• PROVIDED MATERIAL:
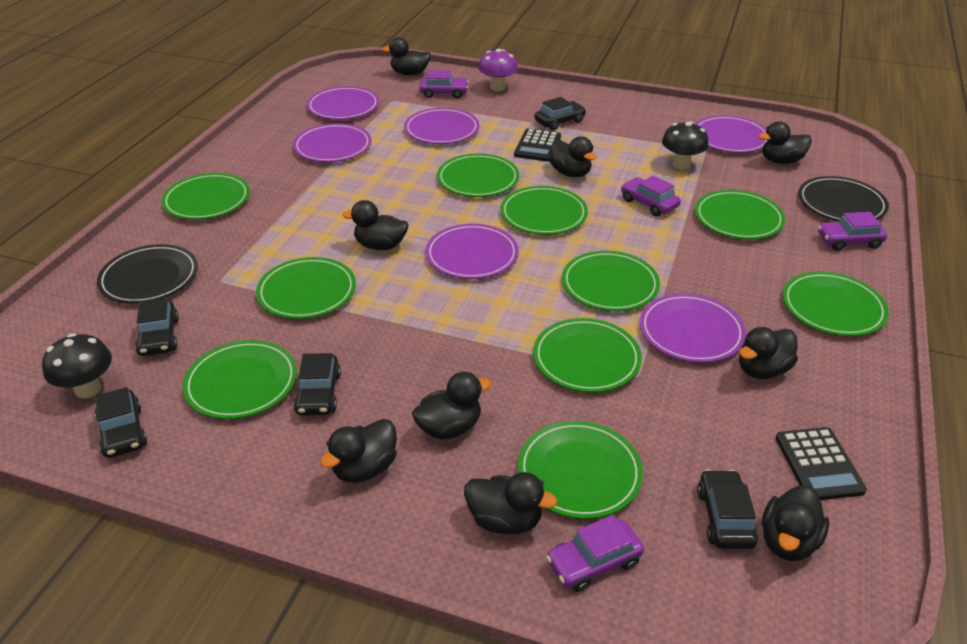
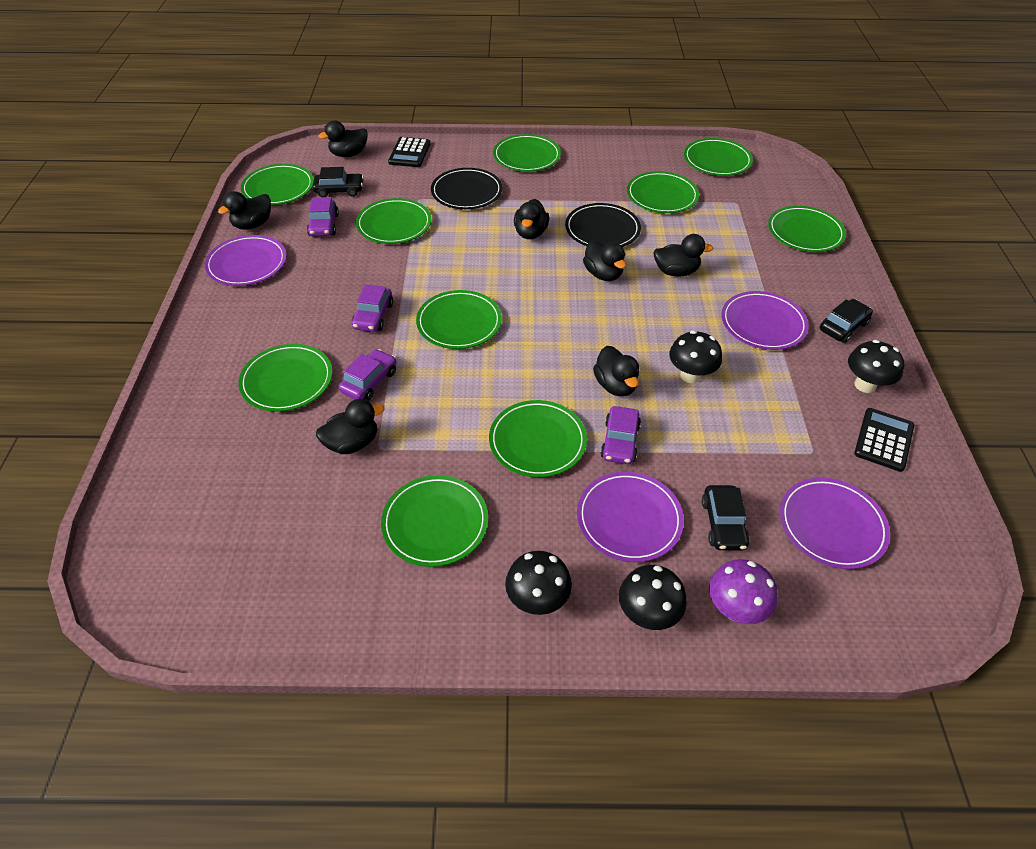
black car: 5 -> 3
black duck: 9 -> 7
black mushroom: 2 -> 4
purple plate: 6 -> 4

==

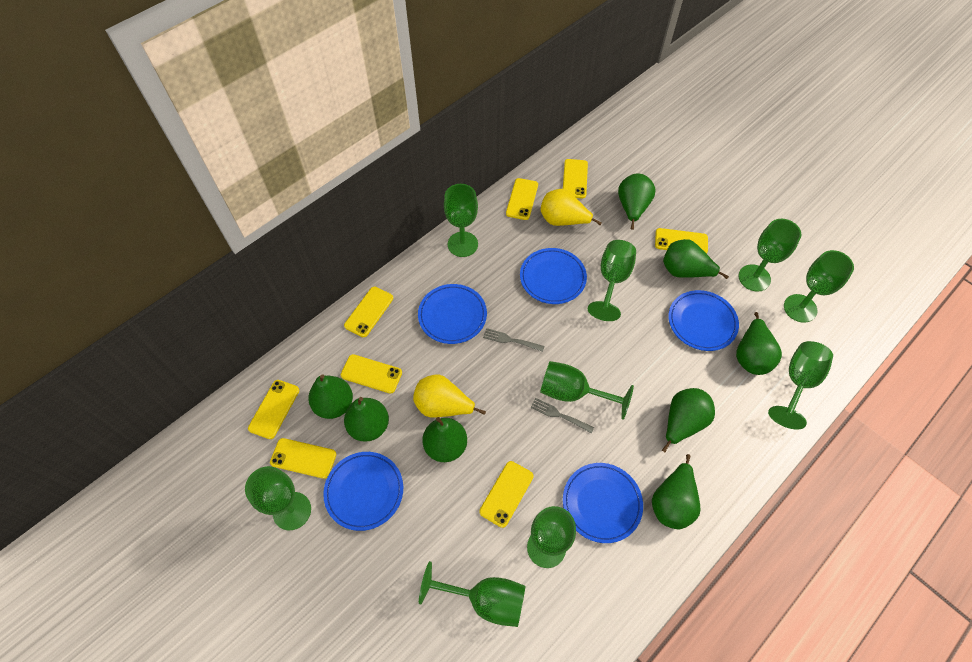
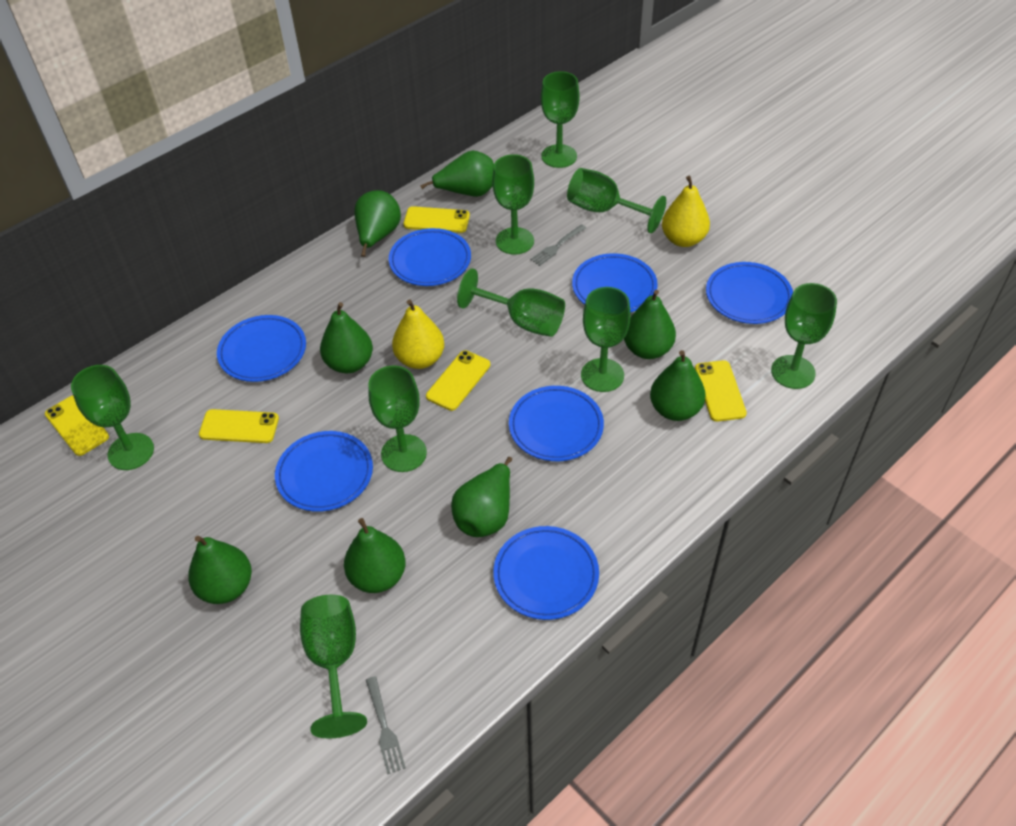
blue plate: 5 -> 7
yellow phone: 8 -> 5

• WORK INSTRUCTION:
Set down, exactly as they stand above, the lines starting with the line with "black car: 5 -> 3" and going on through the line with "purple plate: 6 -> 4", and no others.

• REPLY:
black car: 5 -> 3
black duck: 9 -> 7
black mushroom: 2 -> 4
purple plate: 6 -> 4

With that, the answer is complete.